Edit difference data
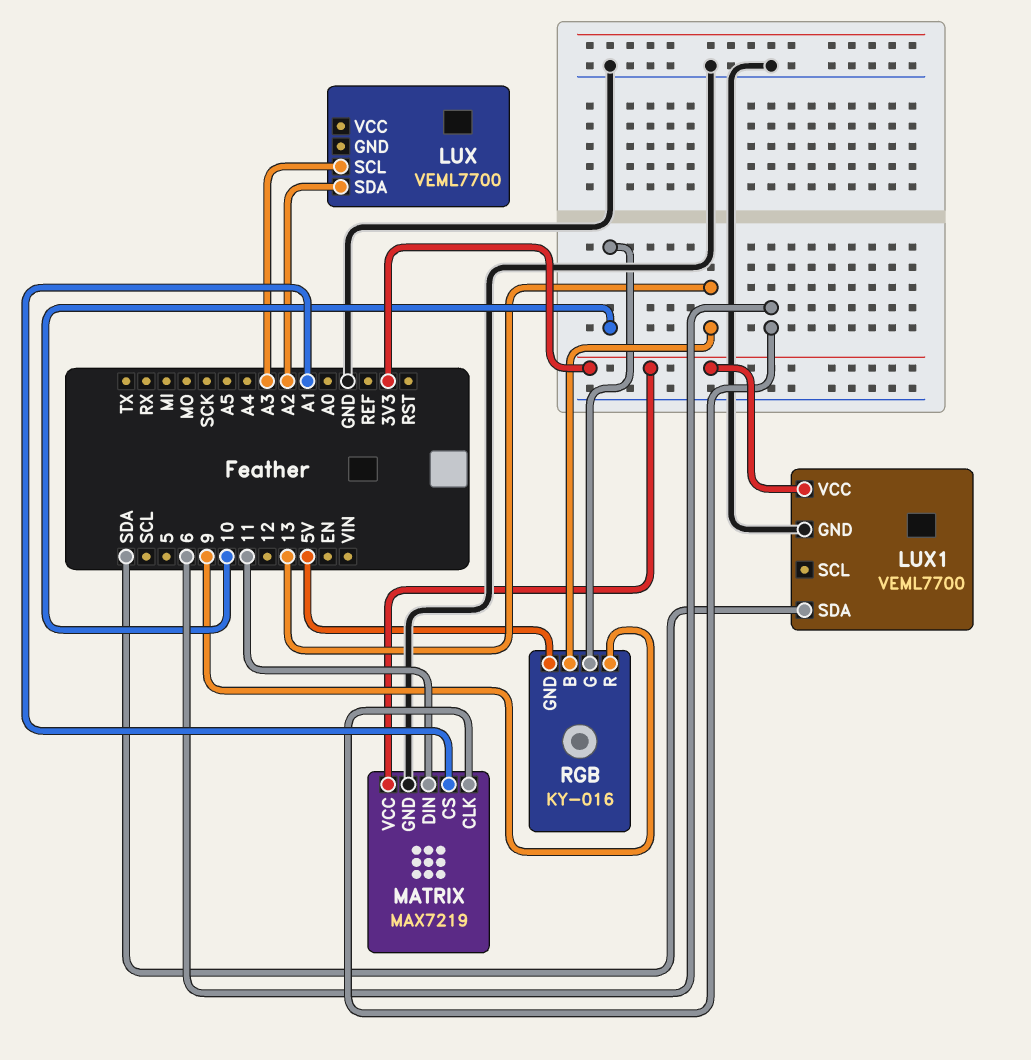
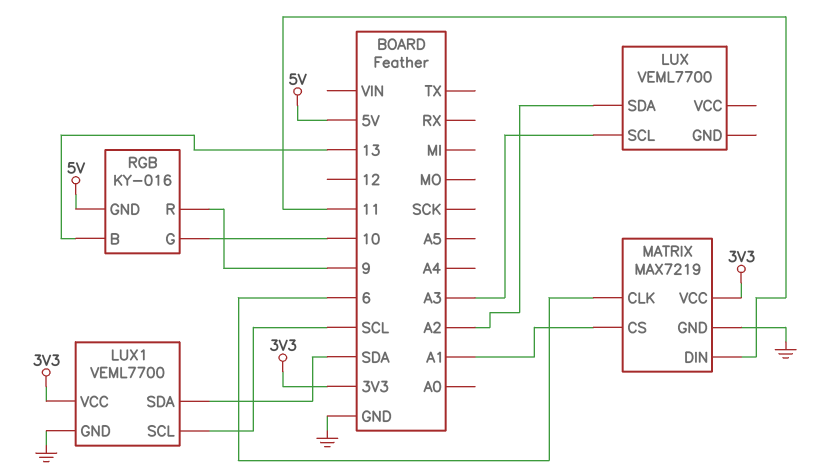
LUX1 pin SCL: none -> SCL

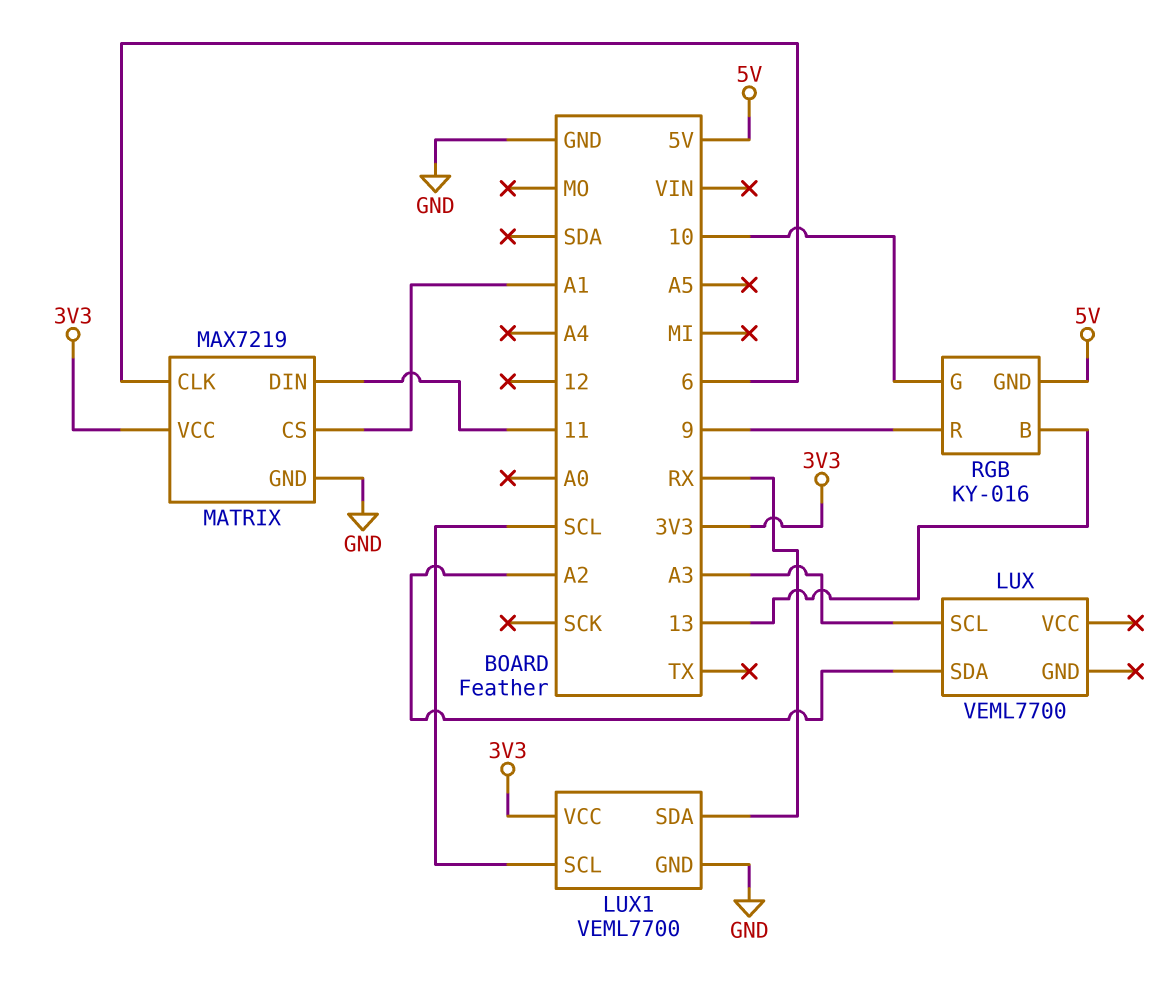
LUX1 pin SDA: SDA -> RX

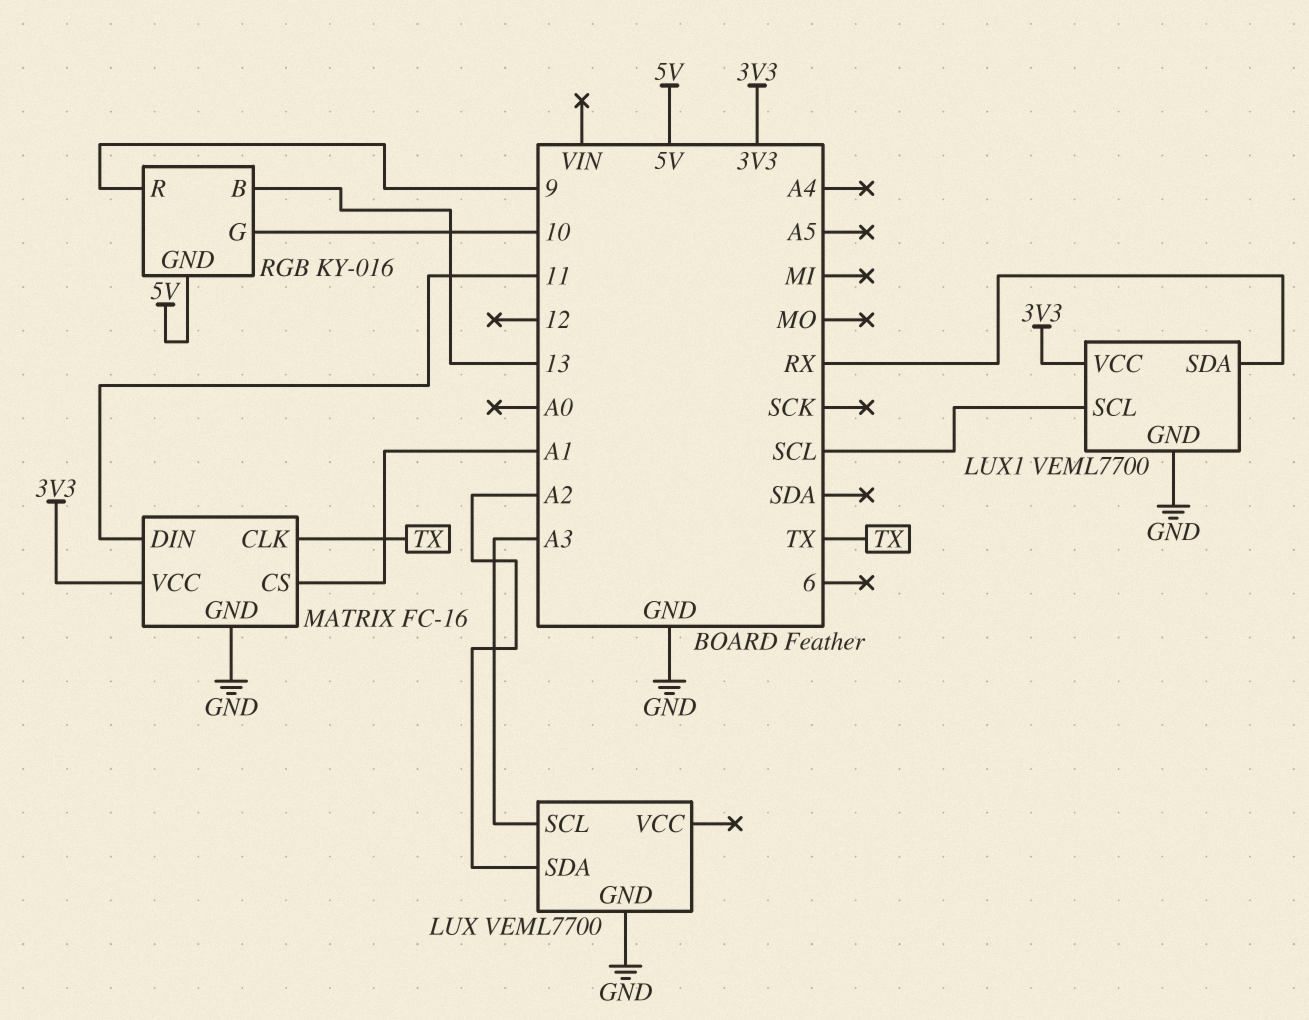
LUX pin GND: none -> GND
MATRIX: MAX7219 -> FC-16
MATRIX pin CLK: 6 -> TX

- **ASSIGNMENT**
The records must be copied with no word altered, and without their pictures.

- **RESULT FOR THIS EXERCISE**
LUX1 pin SCL: none -> SCL

LUX1 pin SDA: SDA -> RX

LUX pin GND: none -> GND
MATRIX: MAX7219 -> FC-16
MATRIX pin CLK: 6 -> TX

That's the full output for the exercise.